[[ Information supplied open ]]

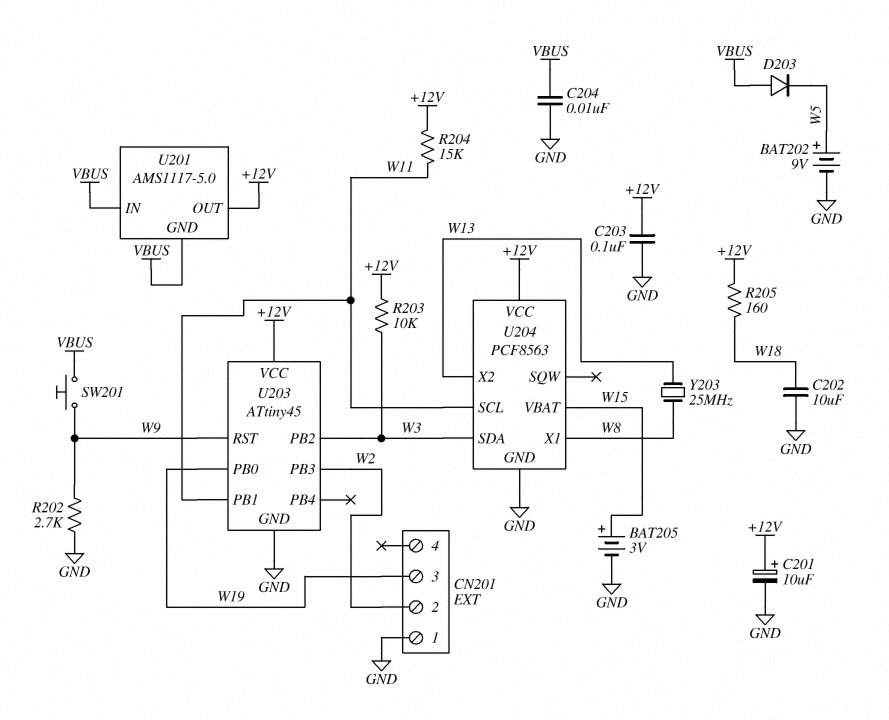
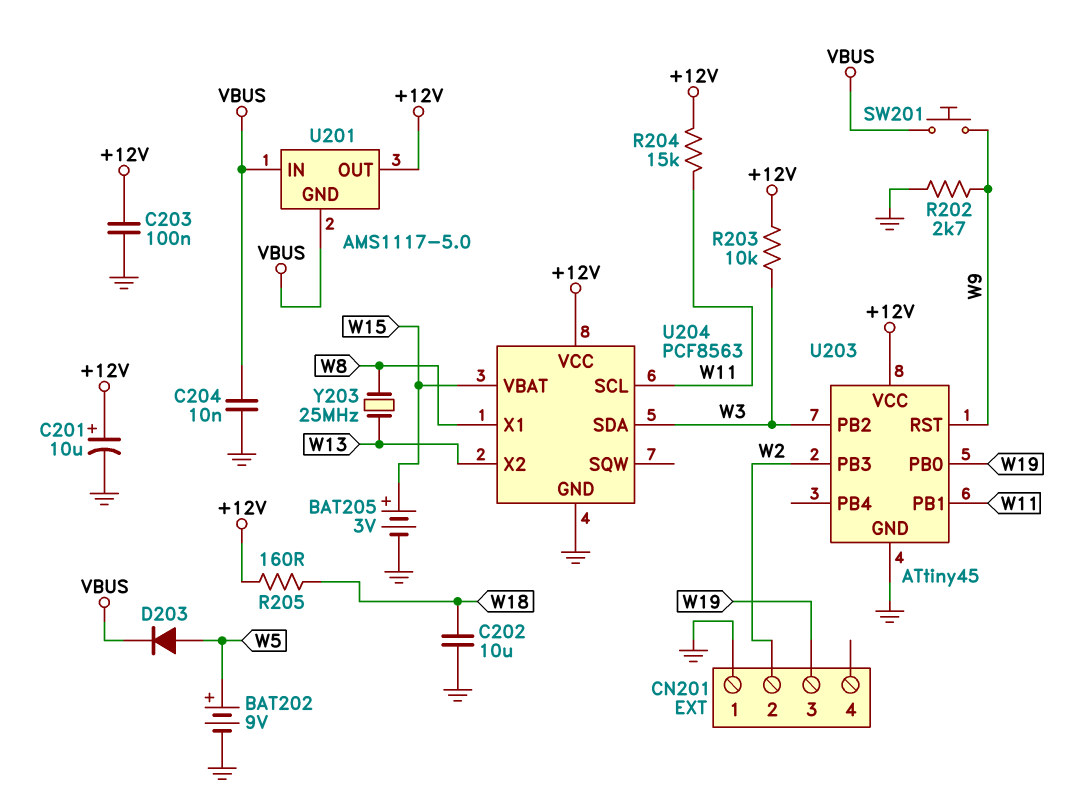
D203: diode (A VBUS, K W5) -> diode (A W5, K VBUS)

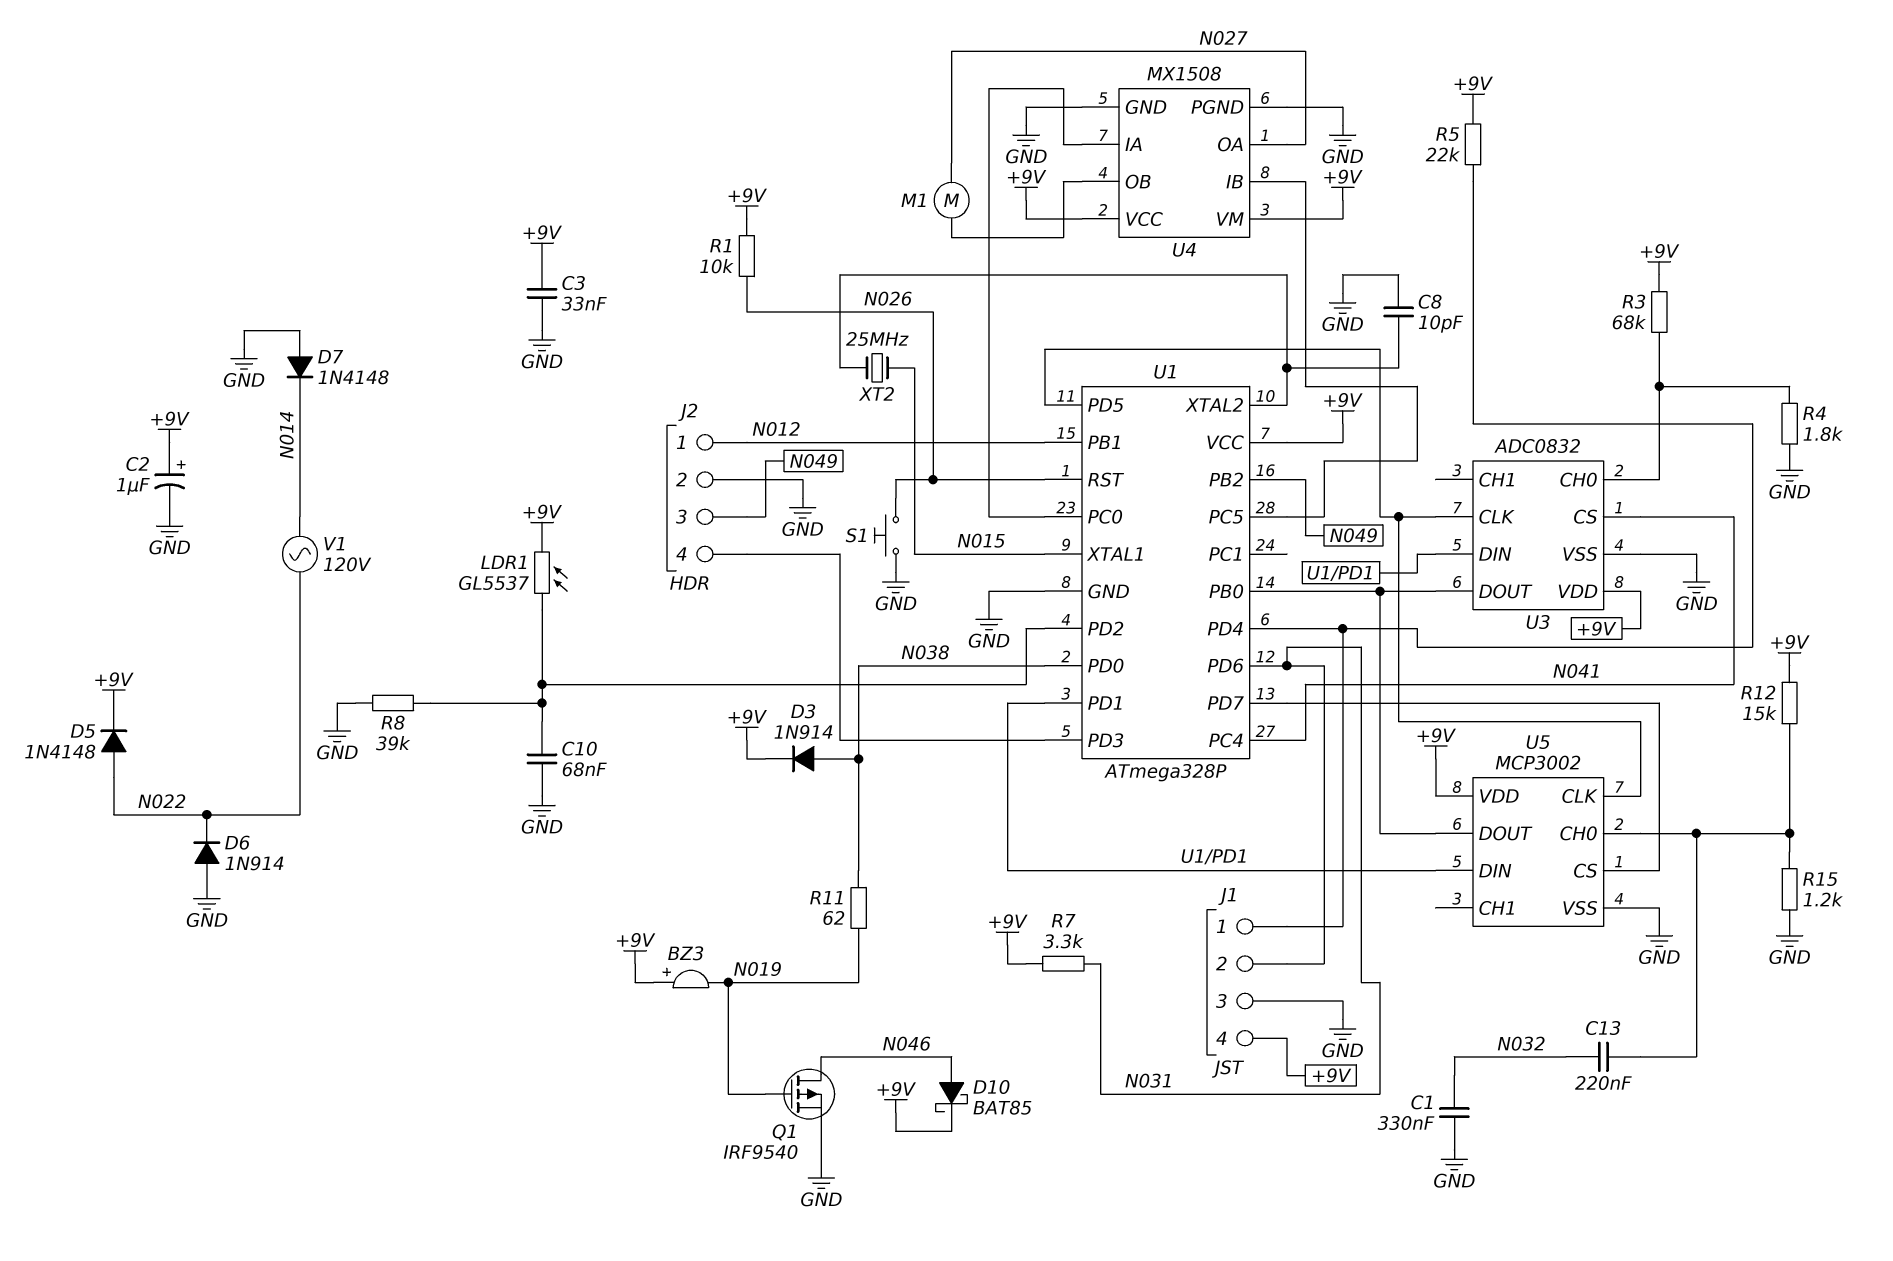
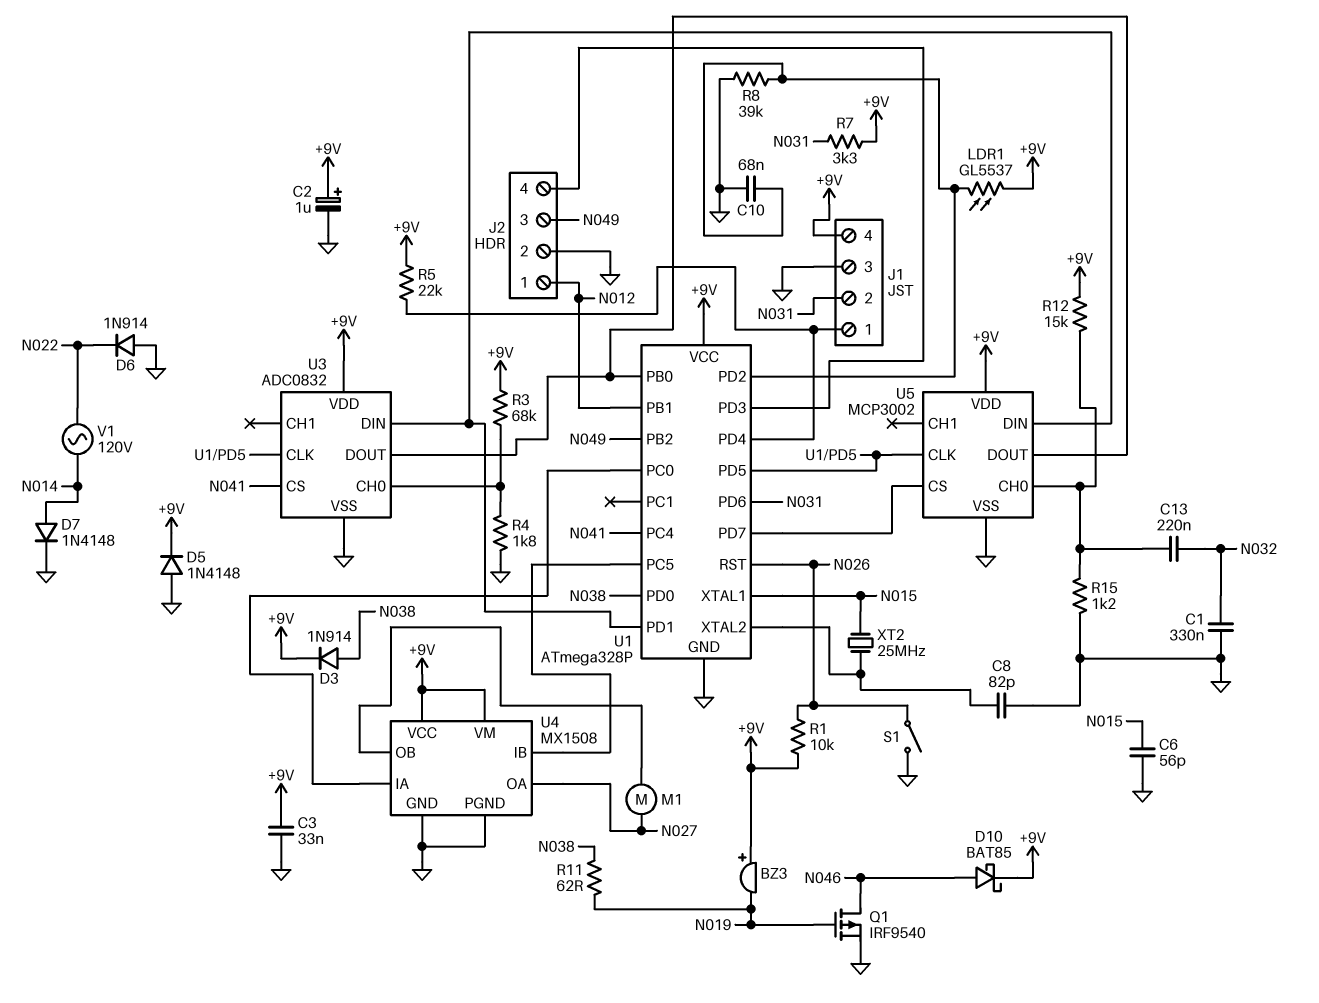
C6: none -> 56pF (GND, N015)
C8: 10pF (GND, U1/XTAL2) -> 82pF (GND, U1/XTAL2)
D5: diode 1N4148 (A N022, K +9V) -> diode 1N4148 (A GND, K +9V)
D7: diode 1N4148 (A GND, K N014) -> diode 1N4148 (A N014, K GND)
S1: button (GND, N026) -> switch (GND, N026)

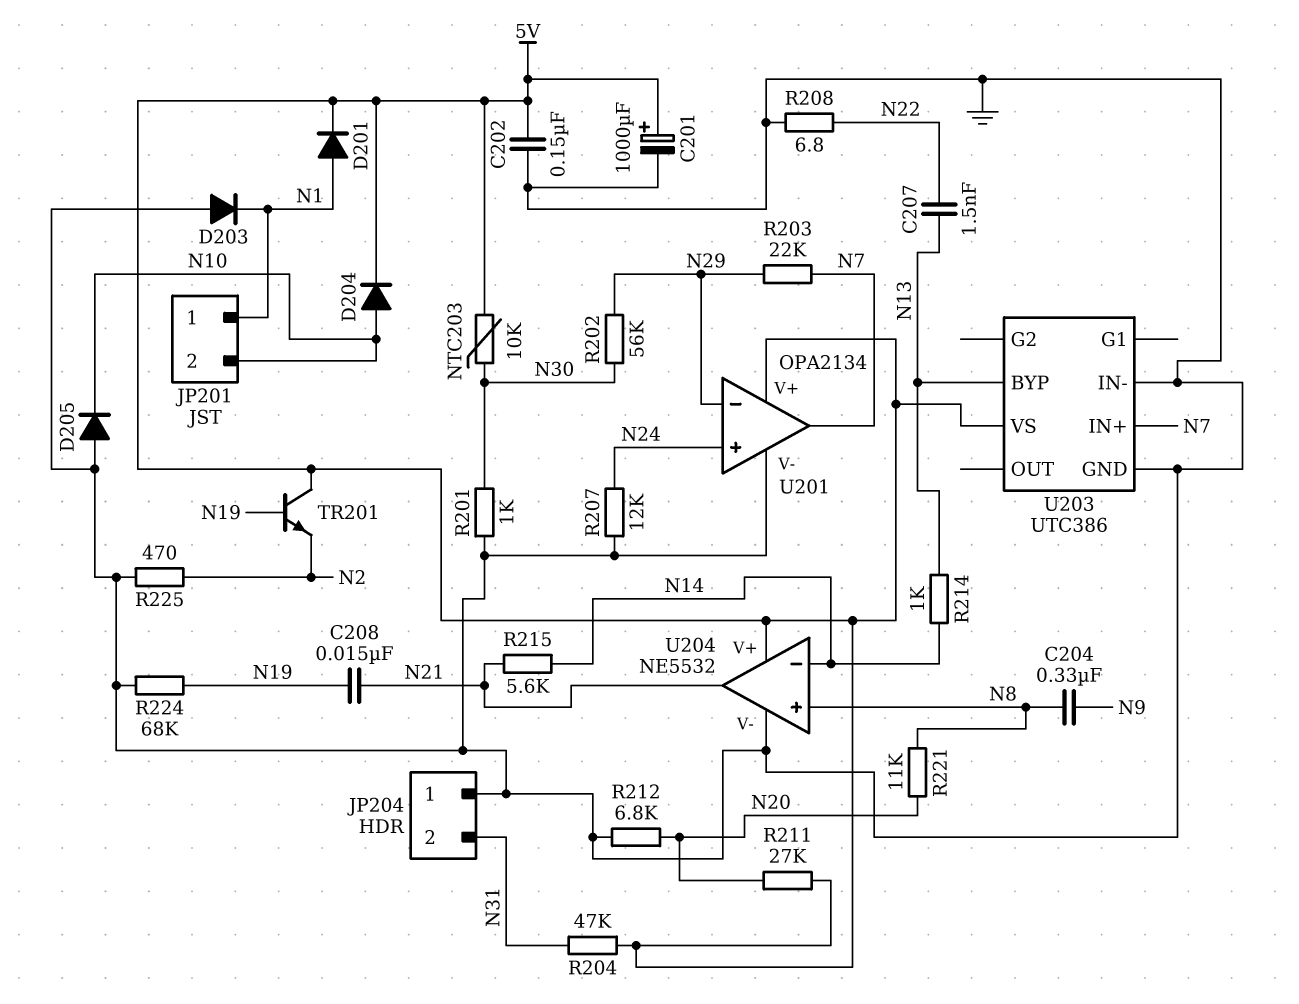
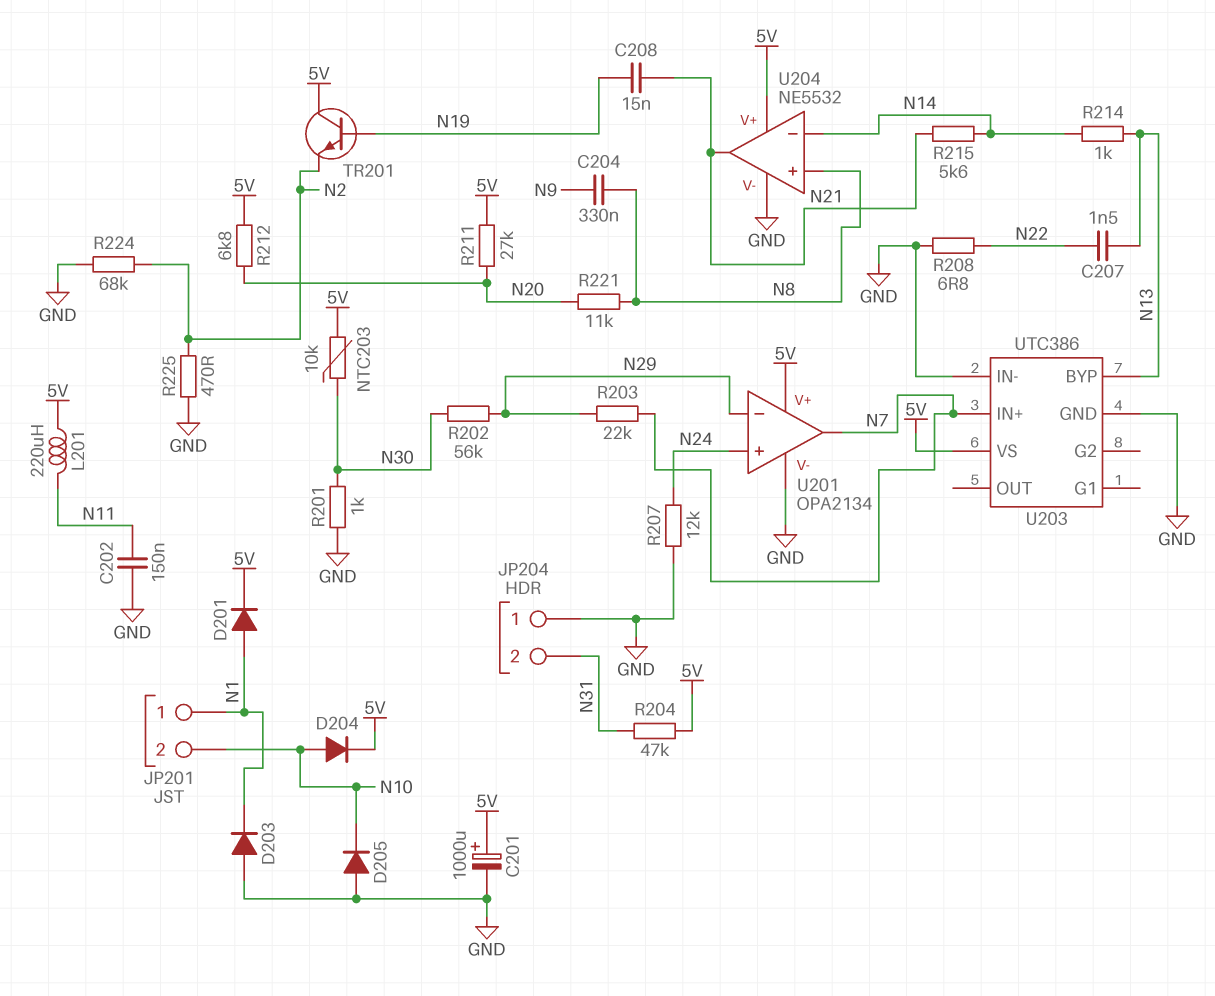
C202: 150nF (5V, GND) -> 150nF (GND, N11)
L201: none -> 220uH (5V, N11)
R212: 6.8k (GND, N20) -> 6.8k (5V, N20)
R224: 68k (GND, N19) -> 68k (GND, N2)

[[ Information supplied closed ]]

Give back exactly the lines from the one that contains "C202: 150nF (5V, GND) -> 150nF (GND, N11)" to the end of the material, both ends kept, and no other line.

C202: 150nF (5V, GND) -> 150nF (GND, N11)
L201: none -> 220uH (5V, N11)
R212: 6.8k (GND, N20) -> 6.8k (5V, N20)
R224: 68k (GND, N19) -> 68k (GND, N2)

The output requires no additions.